**Exercise data:**
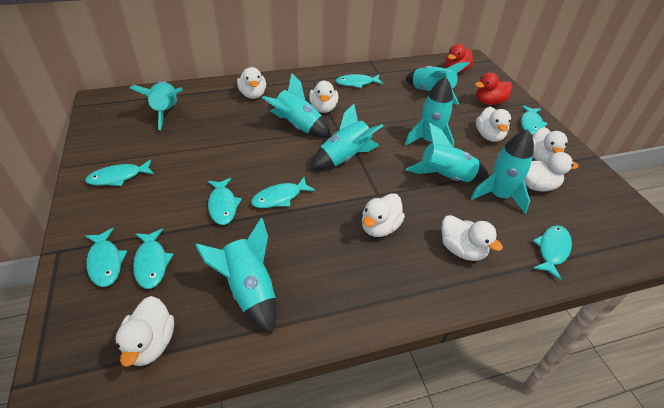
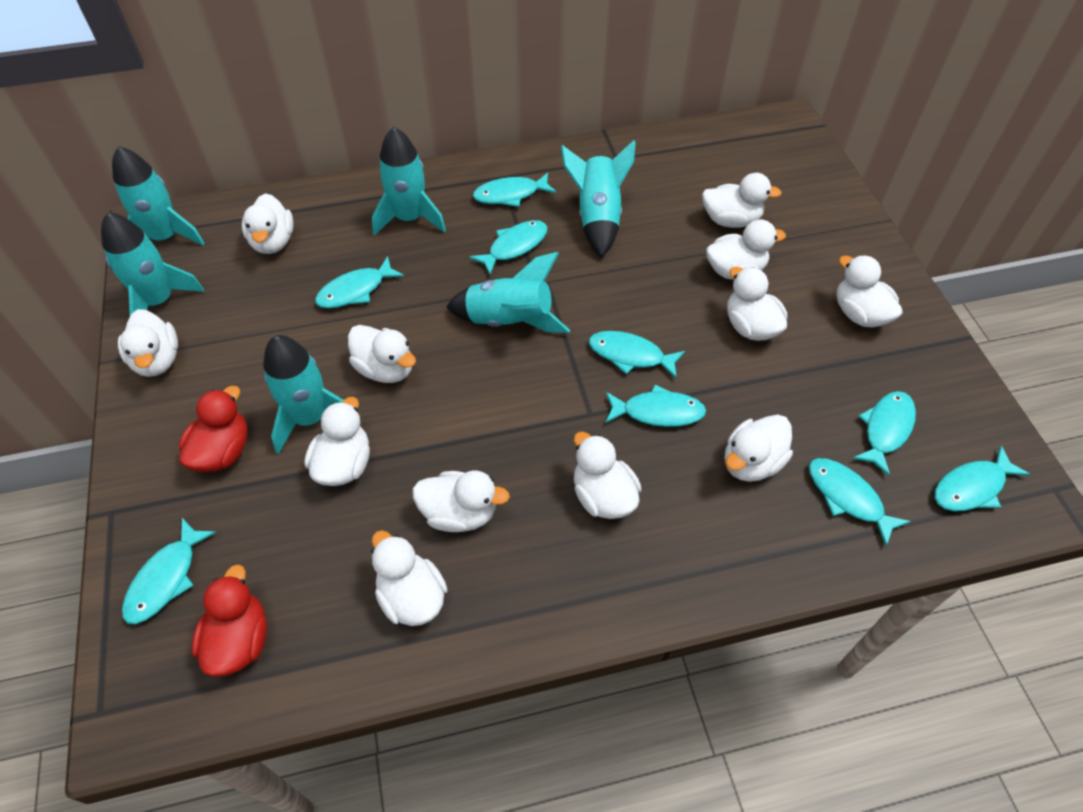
turquoise fish: 8 -> 9
turquoise rocket: 8 -> 6
white duck: 8 -> 12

**How to complete this task:** Set down the data again, exactly, without images.

**Your response:**
turquoise fish: 8 -> 9
turquoise rocket: 8 -> 6
white duck: 8 -> 12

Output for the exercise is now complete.